In the records below, how many lines hold the word "piece"? Give only the number.

**** DATA SHOWN

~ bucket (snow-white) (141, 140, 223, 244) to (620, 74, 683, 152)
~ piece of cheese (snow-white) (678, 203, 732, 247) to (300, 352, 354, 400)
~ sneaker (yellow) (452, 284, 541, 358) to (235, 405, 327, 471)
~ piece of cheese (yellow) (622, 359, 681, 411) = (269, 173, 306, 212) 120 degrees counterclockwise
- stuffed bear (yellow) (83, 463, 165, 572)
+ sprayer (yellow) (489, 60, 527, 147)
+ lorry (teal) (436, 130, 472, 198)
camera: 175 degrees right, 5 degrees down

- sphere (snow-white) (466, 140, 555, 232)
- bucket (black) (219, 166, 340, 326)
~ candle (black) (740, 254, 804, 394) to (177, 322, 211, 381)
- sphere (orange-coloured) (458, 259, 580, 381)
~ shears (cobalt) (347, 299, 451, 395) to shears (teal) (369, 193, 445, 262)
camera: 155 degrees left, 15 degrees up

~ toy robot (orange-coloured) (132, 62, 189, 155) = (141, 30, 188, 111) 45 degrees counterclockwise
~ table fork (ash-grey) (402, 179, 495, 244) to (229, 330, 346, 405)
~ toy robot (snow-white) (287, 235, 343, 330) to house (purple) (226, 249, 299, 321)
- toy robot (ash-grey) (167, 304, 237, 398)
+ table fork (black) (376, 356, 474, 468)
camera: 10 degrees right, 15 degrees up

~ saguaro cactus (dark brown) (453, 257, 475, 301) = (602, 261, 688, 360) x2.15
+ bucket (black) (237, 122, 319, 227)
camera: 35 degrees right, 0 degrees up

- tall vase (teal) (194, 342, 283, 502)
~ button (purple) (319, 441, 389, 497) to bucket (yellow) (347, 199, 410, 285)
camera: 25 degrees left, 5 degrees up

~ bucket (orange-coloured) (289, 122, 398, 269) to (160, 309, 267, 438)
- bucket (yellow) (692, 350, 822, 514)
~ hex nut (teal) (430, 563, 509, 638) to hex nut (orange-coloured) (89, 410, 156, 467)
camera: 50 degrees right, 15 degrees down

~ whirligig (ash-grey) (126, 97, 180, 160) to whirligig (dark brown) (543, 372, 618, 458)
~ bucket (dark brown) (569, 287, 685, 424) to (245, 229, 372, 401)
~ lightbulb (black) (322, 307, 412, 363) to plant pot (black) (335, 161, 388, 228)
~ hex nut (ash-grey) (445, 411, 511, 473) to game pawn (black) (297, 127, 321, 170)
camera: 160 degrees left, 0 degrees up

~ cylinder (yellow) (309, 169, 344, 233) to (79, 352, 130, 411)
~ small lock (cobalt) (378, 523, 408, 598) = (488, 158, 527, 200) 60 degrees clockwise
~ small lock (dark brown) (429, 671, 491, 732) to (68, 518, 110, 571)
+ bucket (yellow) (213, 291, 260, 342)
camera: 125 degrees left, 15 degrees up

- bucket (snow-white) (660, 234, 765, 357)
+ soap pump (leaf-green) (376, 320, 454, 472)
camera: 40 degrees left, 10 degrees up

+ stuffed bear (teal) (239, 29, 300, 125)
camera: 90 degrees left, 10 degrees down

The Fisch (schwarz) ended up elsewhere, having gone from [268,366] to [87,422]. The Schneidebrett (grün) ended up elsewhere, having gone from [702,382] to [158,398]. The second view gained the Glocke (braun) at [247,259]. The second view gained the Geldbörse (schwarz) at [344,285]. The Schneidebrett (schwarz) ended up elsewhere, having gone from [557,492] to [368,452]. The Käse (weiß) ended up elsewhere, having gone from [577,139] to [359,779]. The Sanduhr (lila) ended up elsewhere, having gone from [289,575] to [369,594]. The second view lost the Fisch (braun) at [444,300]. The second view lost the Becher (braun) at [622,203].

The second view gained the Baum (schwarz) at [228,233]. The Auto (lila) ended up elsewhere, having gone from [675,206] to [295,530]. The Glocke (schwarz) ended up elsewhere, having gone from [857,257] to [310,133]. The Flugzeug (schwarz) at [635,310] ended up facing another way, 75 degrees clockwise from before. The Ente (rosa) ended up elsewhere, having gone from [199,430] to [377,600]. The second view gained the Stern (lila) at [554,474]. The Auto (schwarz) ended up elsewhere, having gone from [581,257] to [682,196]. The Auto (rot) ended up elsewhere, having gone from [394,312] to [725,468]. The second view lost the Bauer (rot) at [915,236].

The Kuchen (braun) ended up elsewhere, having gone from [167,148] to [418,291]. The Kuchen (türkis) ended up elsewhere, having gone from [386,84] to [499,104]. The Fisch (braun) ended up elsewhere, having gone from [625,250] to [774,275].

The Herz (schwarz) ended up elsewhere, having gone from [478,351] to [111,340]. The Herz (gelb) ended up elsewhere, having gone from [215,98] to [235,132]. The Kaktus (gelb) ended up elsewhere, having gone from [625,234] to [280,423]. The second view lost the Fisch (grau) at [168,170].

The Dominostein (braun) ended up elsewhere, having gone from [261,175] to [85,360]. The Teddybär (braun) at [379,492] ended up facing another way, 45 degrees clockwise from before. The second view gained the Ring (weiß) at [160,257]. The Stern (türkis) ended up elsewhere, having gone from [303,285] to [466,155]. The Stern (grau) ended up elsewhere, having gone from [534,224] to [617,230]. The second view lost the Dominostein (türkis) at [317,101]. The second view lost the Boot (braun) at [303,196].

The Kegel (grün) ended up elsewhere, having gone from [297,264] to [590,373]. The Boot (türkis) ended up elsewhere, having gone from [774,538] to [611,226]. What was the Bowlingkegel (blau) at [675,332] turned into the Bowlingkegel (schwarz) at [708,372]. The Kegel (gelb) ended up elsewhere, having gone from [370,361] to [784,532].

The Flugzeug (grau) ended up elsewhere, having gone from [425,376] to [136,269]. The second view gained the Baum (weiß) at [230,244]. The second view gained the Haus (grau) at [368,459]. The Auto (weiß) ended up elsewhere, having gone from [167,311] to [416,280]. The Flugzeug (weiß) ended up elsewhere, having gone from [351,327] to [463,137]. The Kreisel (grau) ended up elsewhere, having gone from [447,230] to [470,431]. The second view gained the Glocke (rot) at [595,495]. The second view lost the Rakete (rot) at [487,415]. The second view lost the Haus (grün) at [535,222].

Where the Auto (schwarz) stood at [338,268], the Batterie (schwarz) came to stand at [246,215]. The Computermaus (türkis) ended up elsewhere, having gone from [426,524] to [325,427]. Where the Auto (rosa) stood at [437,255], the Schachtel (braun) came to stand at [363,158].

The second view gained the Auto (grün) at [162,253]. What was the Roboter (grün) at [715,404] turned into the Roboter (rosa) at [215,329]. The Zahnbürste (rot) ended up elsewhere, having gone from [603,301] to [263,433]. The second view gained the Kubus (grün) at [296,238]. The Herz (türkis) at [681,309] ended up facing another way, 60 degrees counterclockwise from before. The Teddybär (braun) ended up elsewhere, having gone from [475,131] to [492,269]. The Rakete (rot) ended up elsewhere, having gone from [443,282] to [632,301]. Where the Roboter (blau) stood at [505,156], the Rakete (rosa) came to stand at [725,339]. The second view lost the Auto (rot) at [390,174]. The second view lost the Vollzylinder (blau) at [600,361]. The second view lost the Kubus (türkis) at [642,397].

********

▶ ANSWER BOX
2